**** Supplied data ****
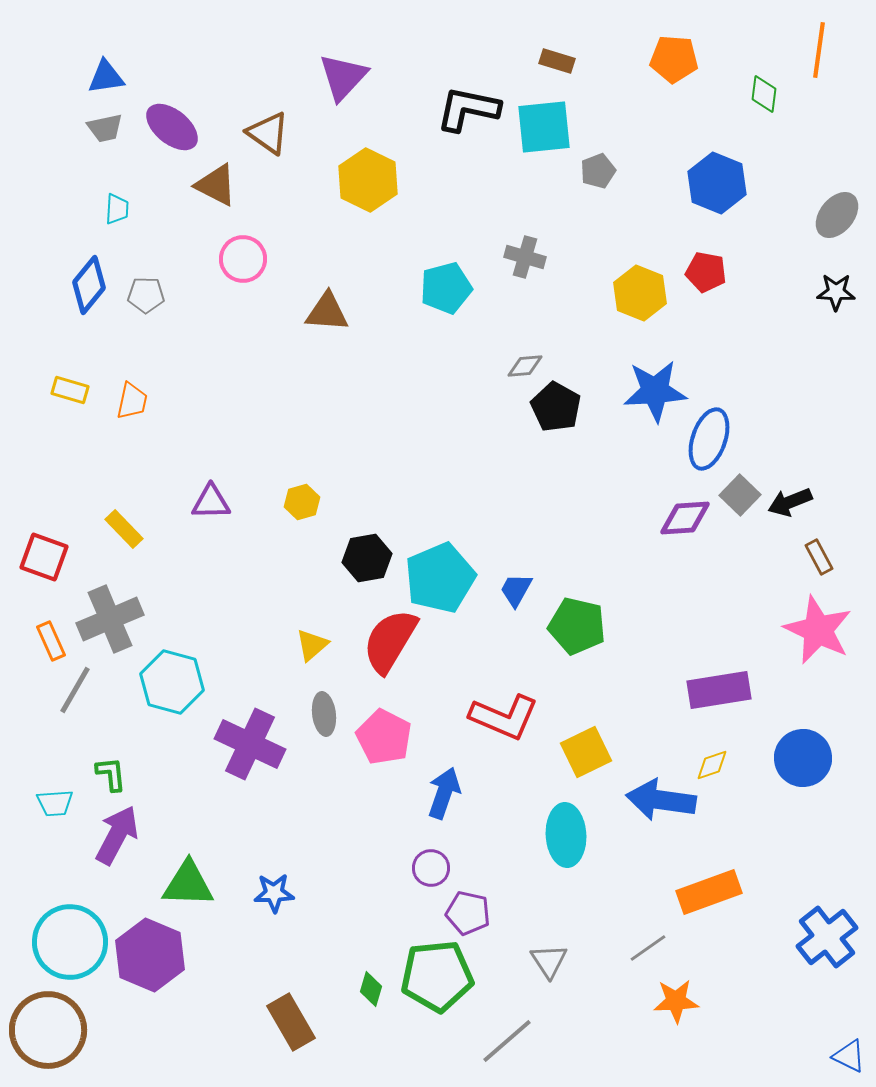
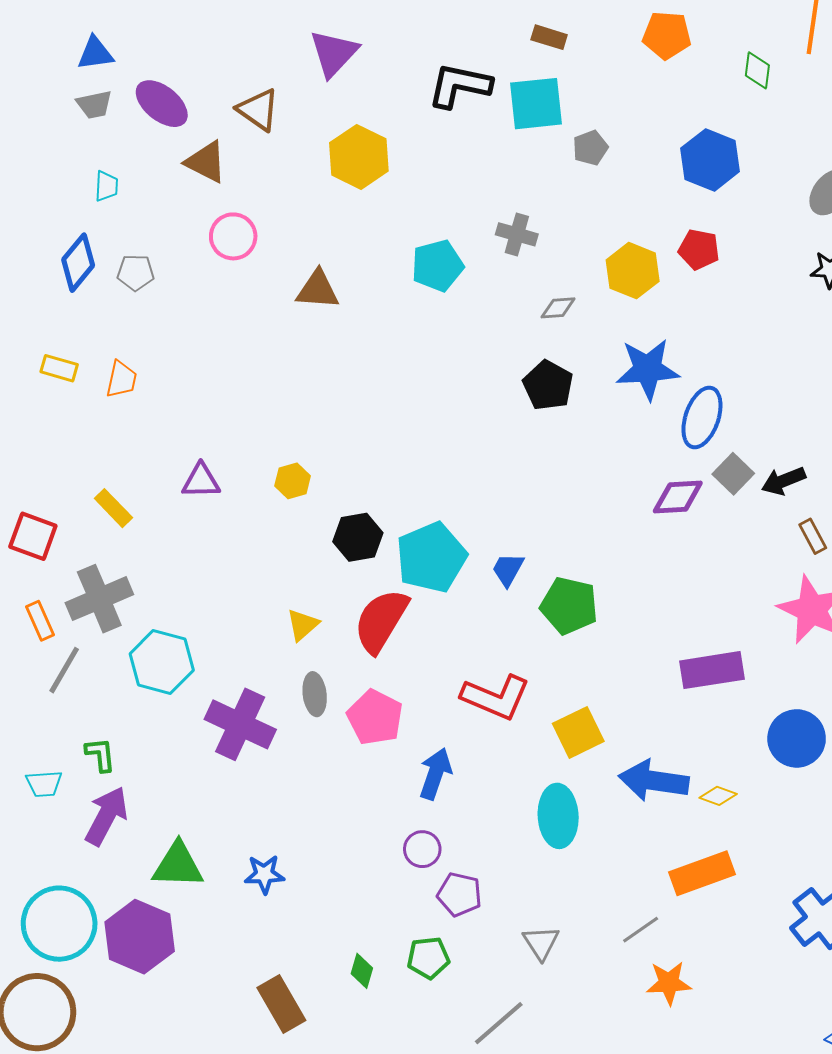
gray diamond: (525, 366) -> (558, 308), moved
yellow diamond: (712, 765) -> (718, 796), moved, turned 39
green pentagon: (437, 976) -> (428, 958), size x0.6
****
**** Supplied data ****
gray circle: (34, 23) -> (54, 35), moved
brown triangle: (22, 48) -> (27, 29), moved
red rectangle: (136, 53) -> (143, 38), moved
****
Where a line of the data contains "moved", include it in the tally, and answer with the tally alone.

5